**BRIEF:** Starting with the line that contains "Target: stroma. Output", copy every line through the end of the data below, exactly and with nothing added.

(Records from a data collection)
········
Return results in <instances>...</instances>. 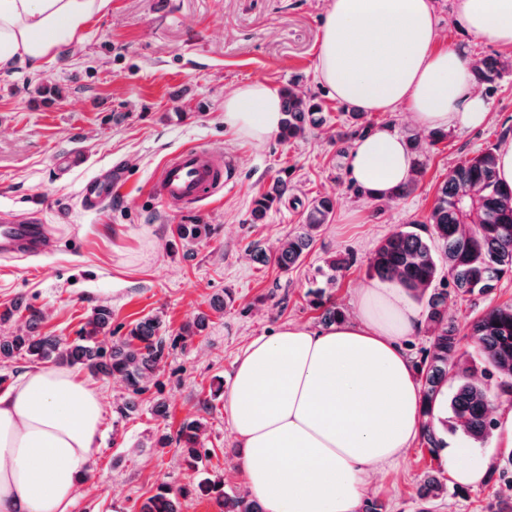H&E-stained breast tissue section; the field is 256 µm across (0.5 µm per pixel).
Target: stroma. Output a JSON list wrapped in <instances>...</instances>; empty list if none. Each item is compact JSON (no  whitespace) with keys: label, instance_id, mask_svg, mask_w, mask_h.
<instances>
[{"label":"stroma","instance_id":"obj_1","mask_svg":"<svg viewBox=\"0 0 512 512\" xmlns=\"http://www.w3.org/2000/svg\"><path fill=\"white\" fill-rule=\"evenodd\" d=\"M454 0H434L437 47H458L481 59L500 46L475 38L457 17ZM329 0H111L89 23L83 40L39 68L0 72V213L40 214L51 227L41 255L0 257V310L20 298L41 310L37 331L74 339L92 309L112 308V325L128 329L160 315L169 336L207 315L202 335L177 344L136 412L118 419L119 380L91 378L104 405L100 451L92 474L77 491L71 512H140L157 483L192 487L220 479L231 495L247 491L242 454L214 379L231 386L237 357L255 338L301 324L321 329V313L306 292L331 256L352 254L328 292L353 312L357 288L370 282L367 266L382 239L424 221L438 185L462 159L512 137V69L495 83L474 82L490 120L475 130L449 129L431 145L409 112H372L375 128L400 138L418 137L426 169L416 189L393 202L356 194L347 154L333 138L346 123L339 102L316 73L317 48ZM298 81L321 101L324 124L305 137L258 144L224 123V99L240 85L262 81L280 89ZM204 145L236 164L223 196L187 212L170 210L152 196L151 179L170 153ZM125 165L128 174L93 212L85 211L81 186L101 168ZM291 198L251 223L254 198L278 177ZM329 195L336 201L329 224L295 268L260 265L254 246L273 251L301 223L303 202ZM176 224H209L211 238L172 245ZM233 301L216 302L224 294ZM512 303V276L487 298L453 302L448 315L466 340L474 318L491 305ZM166 405L155 412V401ZM187 419L203 423L208 451L202 466L187 468L176 447L154 448L150 438L176 432ZM430 454L413 441L392 469L375 478L367 496L386 512H420L416 486L423 473L446 472L448 454L460 451L488 463L486 480L470 487L449 483L432 512H484L500 484L504 449L493 440L475 443L461 432Z\"/></svg>","mask_w":512,"mask_h":512}]
</instances>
········
**SOLUTION FOR THIS EXERCISE:**
Target: stroma. Output a JSON list wrapped in <instances>...</instances>; empty list if none. Each item is compact JSON (no  whitespace) with keys: label, instance_id, mask_svg, mask_w, mask_h.
<instances>
[{"label":"stroma","instance_id":"obj_1","mask_svg":"<svg viewBox=\"0 0 512 512\" xmlns=\"http://www.w3.org/2000/svg\"><path fill=\"white\" fill-rule=\"evenodd\" d=\"M454 0H434L437 47H458L481 59L500 46L475 38L457 17ZM329 0H111L89 23L83 40L39 68L0 72V213L40 214L51 227L41 255L0 257V310L20 298L41 310L37 331L74 339L92 309L112 308V325L128 329L160 315L169 336L207 315L202 335L177 344L136 412L118 419L119 380L91 378L104 405L100 451L92 474L77 491L71 512H140L157 483L192 487L220 479L231 495L247 491L242 454L214 379L231 386L237 357L255 338L301 324L321 329V313L306 292L331 256L352 254L328 292L353 312L357 288L370 282L367 266L382 239L424 221L438 185L462 159L512 137V69L495 83L474 82L490 120L475 130L449 129L431 145L409 112H372L375 128L400 138L418 137L426 169L416 189L393 202L356 194L347 154L333 138L346 123L339 102L316 73L317 48ZM298 81L321 101L324 124L305 137L258 144L224 123V99L240 85L262 81L280 89ZM204 145L236 164L223 196L187 212L170 210L152 196L151 179L170 153ZM125 165L128 174L93 212L85 211L81 186L101 168ZM291 198L251 223L254 198L278 177ZM329 195L336 201L329 224L295 268L260 265L254 246L273 251L301 223L303 202ZM176 224H209L211 238L172 245ZM233 301L216 302L224 294ZM512 303V276L487 298L453 302L448 315L466 340L474 318L491 305ZM166 405L155 412V401ZM187 419L203 423L208 451L202 466L187 468L176 447L154 448L150 438L176 432ZM430 454L413 441L392 469L375 478L367 496L386 512H420L416 486L423 473L446 472L448 454L460 451L488 463L486 480L470 487L449 483L432 512H484L500 484L504 449L493 440L475 443L461 432Z\"/></svg>","mask_w":512,"mask_h":512}]
</instances>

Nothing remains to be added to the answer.